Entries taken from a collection
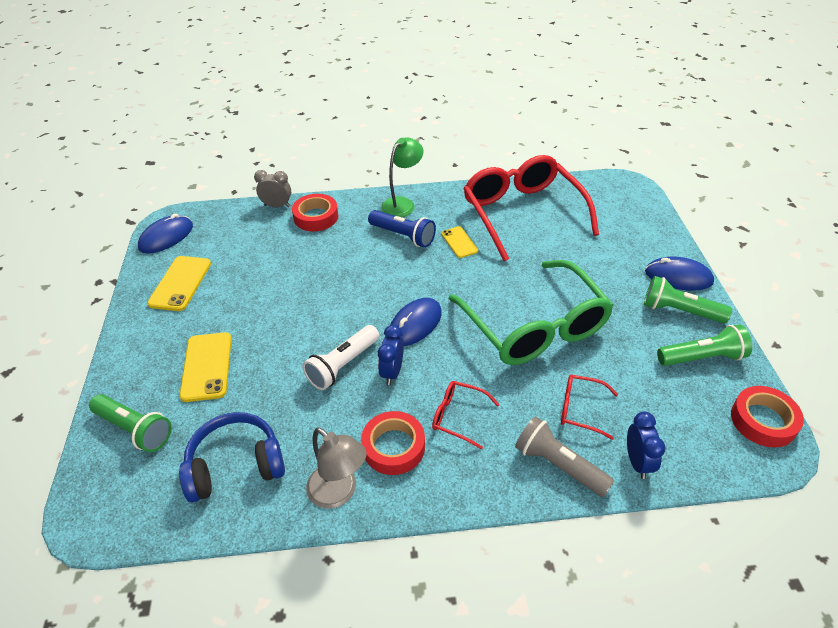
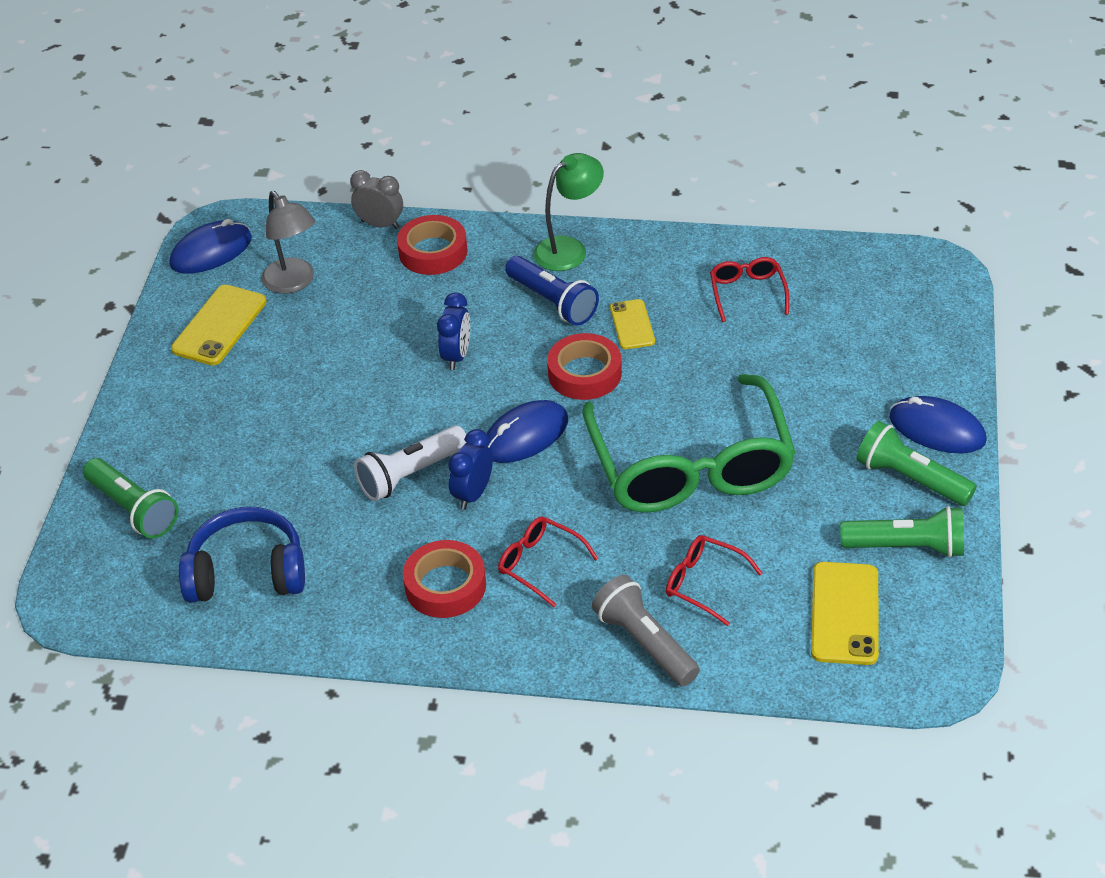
camera: 15 degrees right, 0 degrees up
(207, 366) = (234, 446): yellow phone -> yellow phone (845, 613)
(339, 493) = (363, 625): grey lamp -> grey lamp (293, 283)
(522, 213) = (747, 293): red glasses -> red glasses, size x0.42
(637, 462) = (747, 658): blue clock -> blue clock (456, 356)
(763, 421) = (943, 640): red tape -> red tape (584, 373)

What to do
Skip the pictures, then retype every line above exactly.

Response to this task
camera: 15 degrees right, 0 degrees up
(207, 366) = (234, 446): yellow phone -> yellow phone (845, 613)
(339, 493) = (363, 625): grey lamp -> grey lamp (293, 283)
(522, 213) = (747, 293): red glasses -> red glasses, size x0.42
(637, 462) = (747, 658): blue clock -> blue clock (456, 356)
(763, 421) = (943, 640): red tape -> red tape (584, 373)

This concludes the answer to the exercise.